TASK BRIEF: In the records below, find the line containing "(323, 251) = (498, 328): purple"; restate it and every later line word for word, through the last.

GIVEN RECORDS:
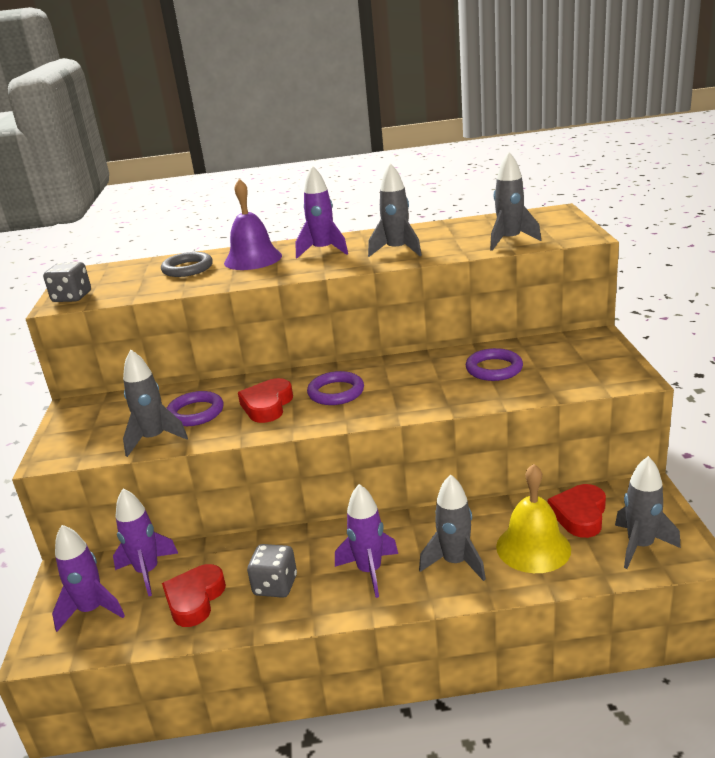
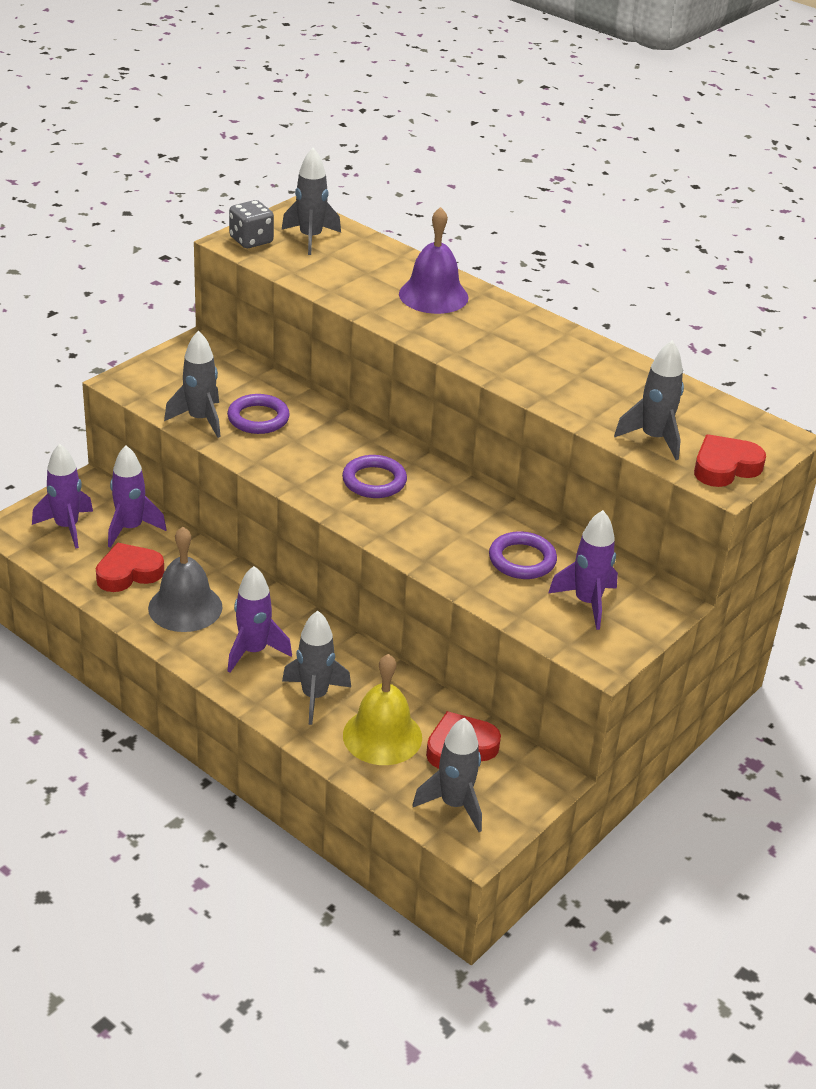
camera: 40 degrees right, 10 degrees up
(187, 268) = (372, 269): grey ring -> none
(267, 405) = (311, 452): red heart -> red heart (725, 467)
(275, 585) = (185, 607): grey dice -> grey bell
(323, 251) = (498, 328): purple rocket -> purple rocket (587, 602)
(397, 250) = (548, 375): grey rocket -> grey rocket (310, 238)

SOLUTION TO THE EXERCISE:
(323, 251) = (498, 328): purple rocket -> purple rocket (587, 602)
(397, 250) = (548, 375): grey rocket -> grey rocket (310, 238)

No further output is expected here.